Exercise input -
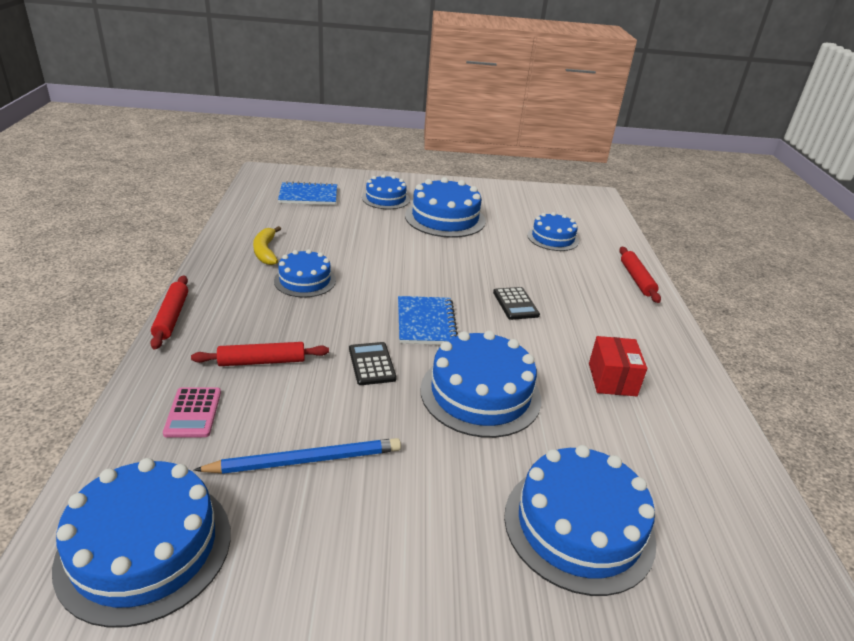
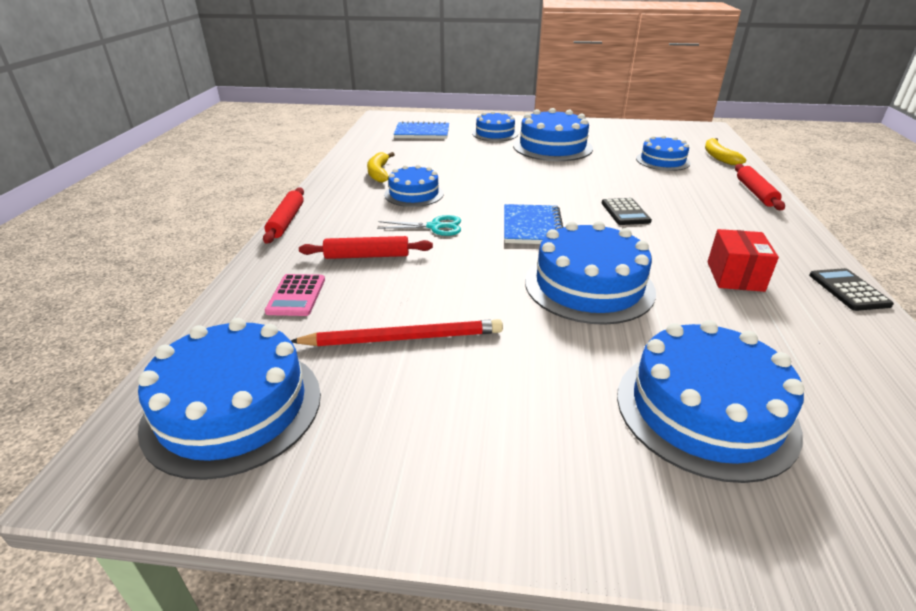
camera: 10 degrees right, 0 degrees up
(305, 460) = (403, 338): blue pencil -> red pencil
(329, 323) = (435, 227): none -> turquoise scissors
(372, 364) = (475, 259): black calculator -> black calculator (848, 290)
(605, 233) = (718, 157): none -> yellow banana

How to complete this task - In the listing, count every line holding the word "none"; answer with the count alone.

Response to the task - 2